Directive
Scan the records for the string "moved"; copy each line where it occurs.

Data supplied
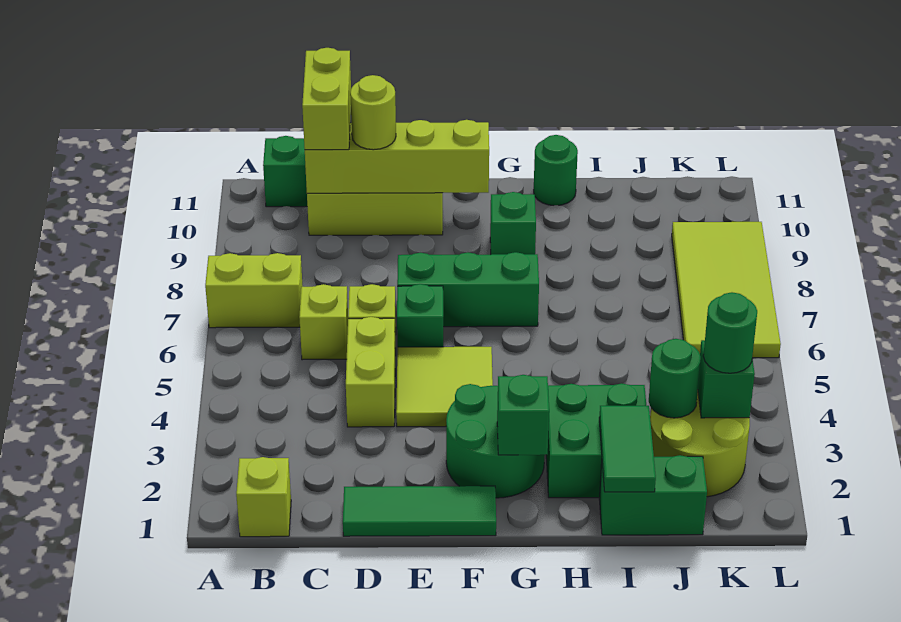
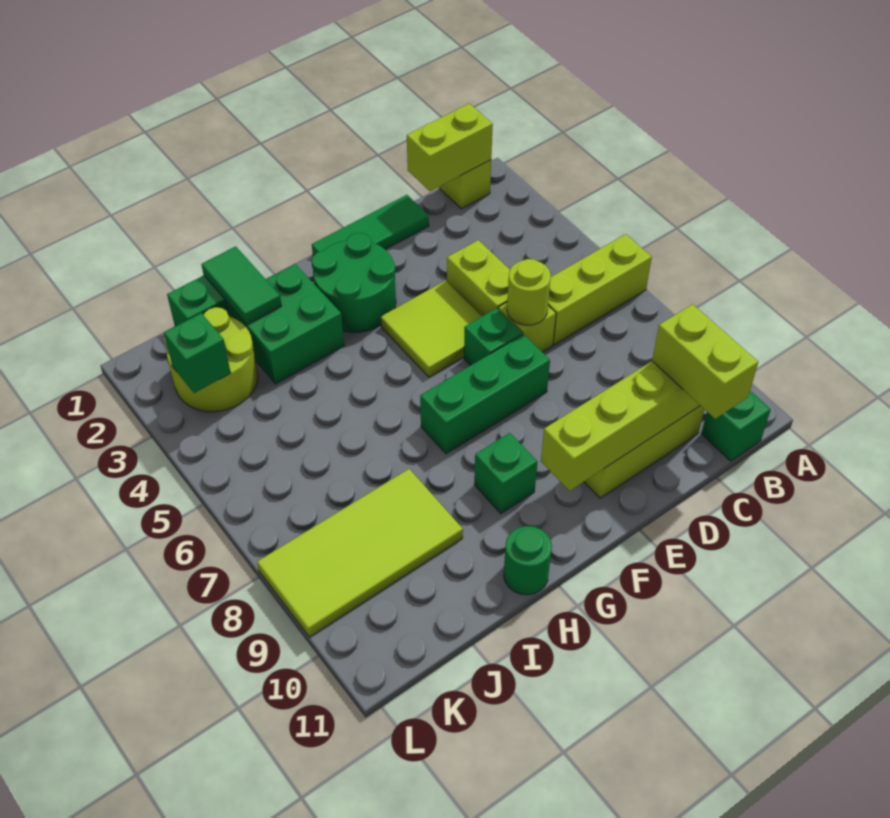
lime 1x2 brick [205,253,303,328] -> lime 1x2 brick moved to [407,104,493,191]
lime 1x1 brick [299,284,348,360] -> lime 1x3 brick [548,234,652,345]
lime 1x1 round brick [350,75,396,150] -> lime 1x1 round brick moved to [507,259,551,325]
green 1x1 brick [497,375,549,455] -> none
green 1x1 round brick [649,339,701,418] -> none
green 1x1 round brick [703,292,757,373] -> none
lime 2x4 tile [672,222,781,358] -> lime 2x4 tile turned to [257,469,463,637]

Task response
lime 1x2 brick [205,253,303,328] -> lime 1x2 brick moved to [407,104,493,191]
lime 1x1 round brick [350,75,396,150] -> lime 1x1 round brick moved to [507,259,551,325]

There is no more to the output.